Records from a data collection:
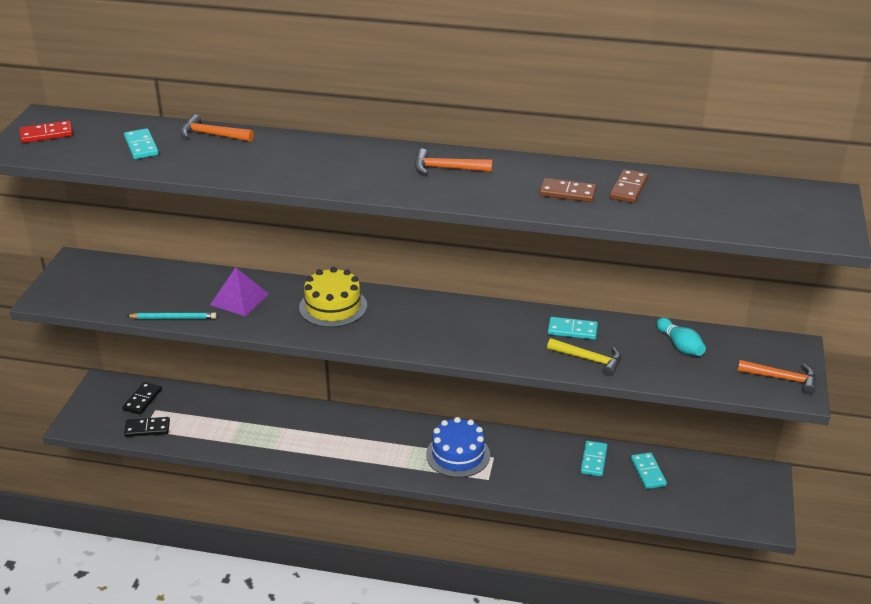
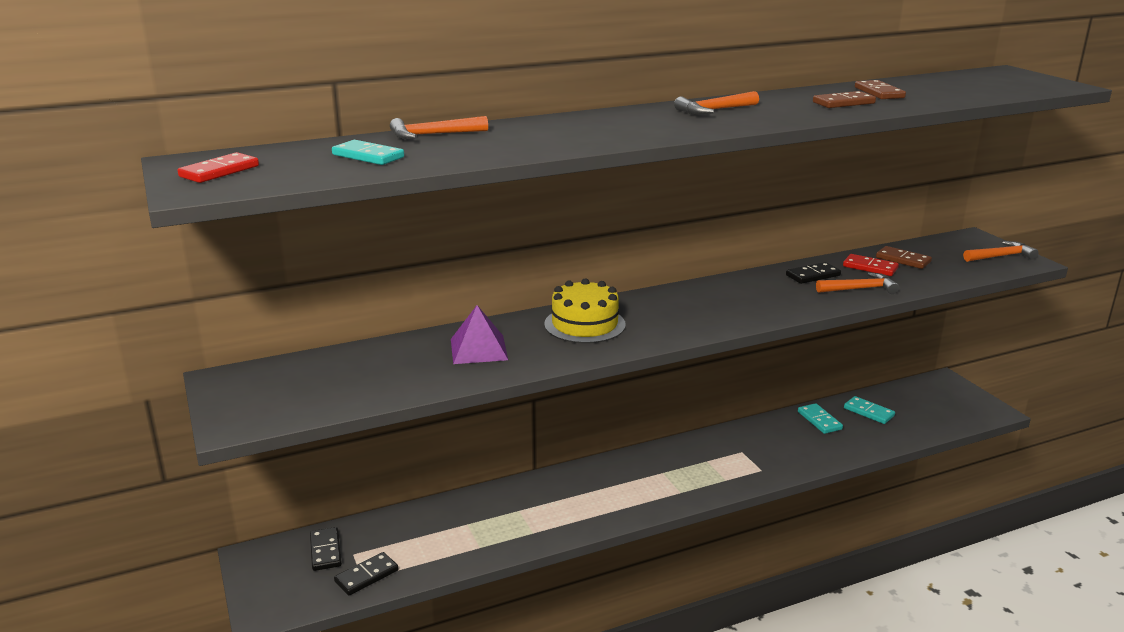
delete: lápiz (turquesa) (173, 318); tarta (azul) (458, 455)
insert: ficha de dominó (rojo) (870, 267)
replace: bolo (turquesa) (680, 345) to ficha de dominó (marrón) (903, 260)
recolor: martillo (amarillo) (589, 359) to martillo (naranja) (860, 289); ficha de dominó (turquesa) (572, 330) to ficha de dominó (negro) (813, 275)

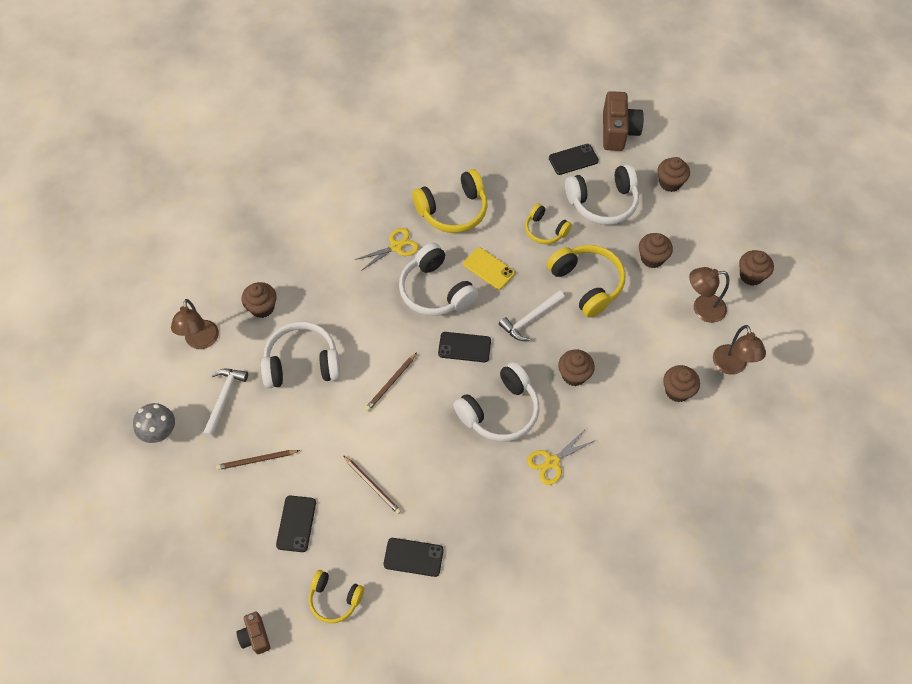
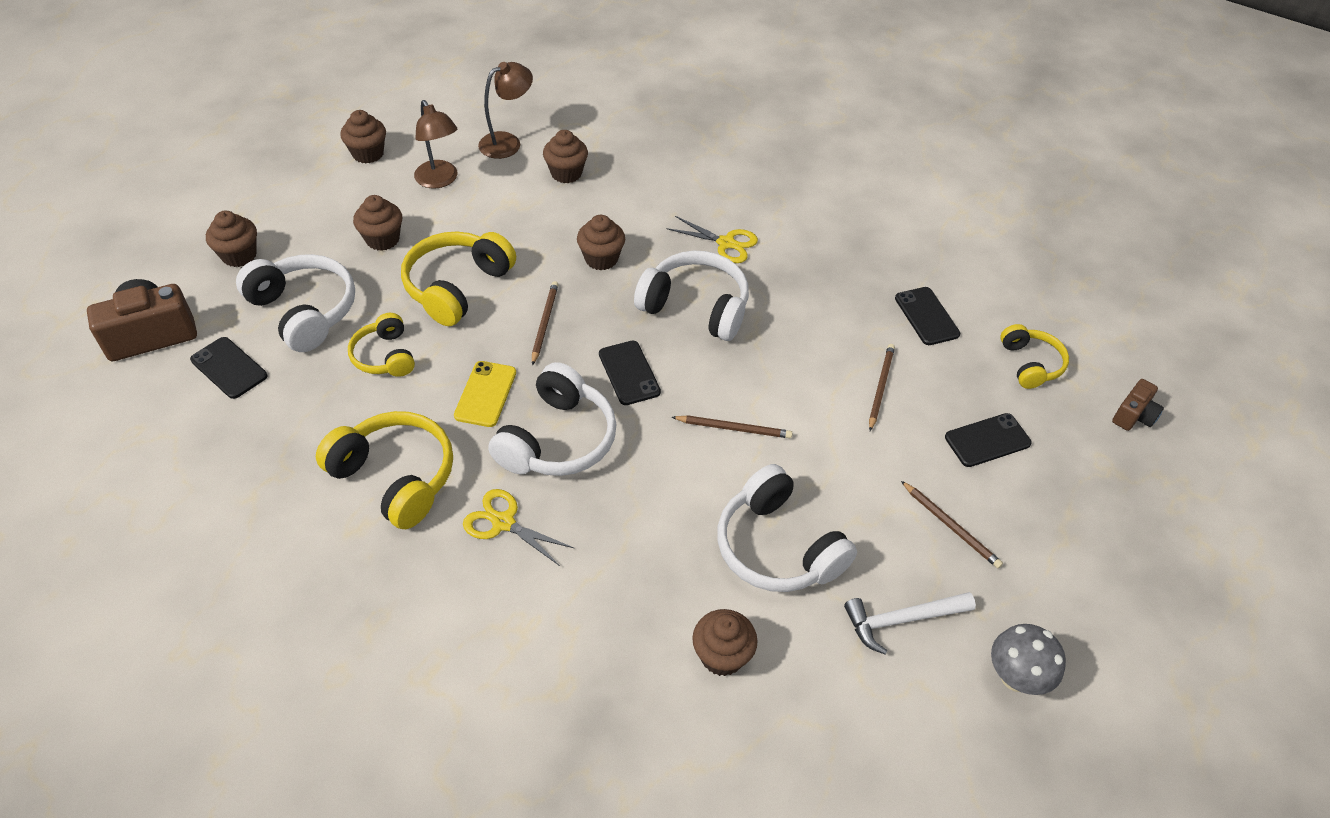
delete: lámpara (marrón) (201, 341)
replace: martillo (blanco) (530, 319) to lápiz (marrón) (544, 323)
rotate: auriculares (amarillo) (545, 230) = (385, 356) 150 degrees clockwise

Goal of the exercise :: Leave out all pictures and retype precisely the lines that run from the line containing "replace: bolo (turquesa)" to the last line of the records.

Task result ::
replace: bolo (turquesa) (680, 345) to ficha de dominó (marrón) (903, 260)
recolor: martillo (amarillo) (589, 359) to martillo (naranja) (860, 289); ficha de dominó (turquesa) (572, 330) to ficha de dominó (negro) (813, 275)

delete: lámpara (marrón) (201, 341)
replace: martillo (blanco) (530, 319) to lápiz (marrón) (544, 323)
rotate: auriculares (amarillo) (545, 230) = (385, 356) 150 degrees clockwise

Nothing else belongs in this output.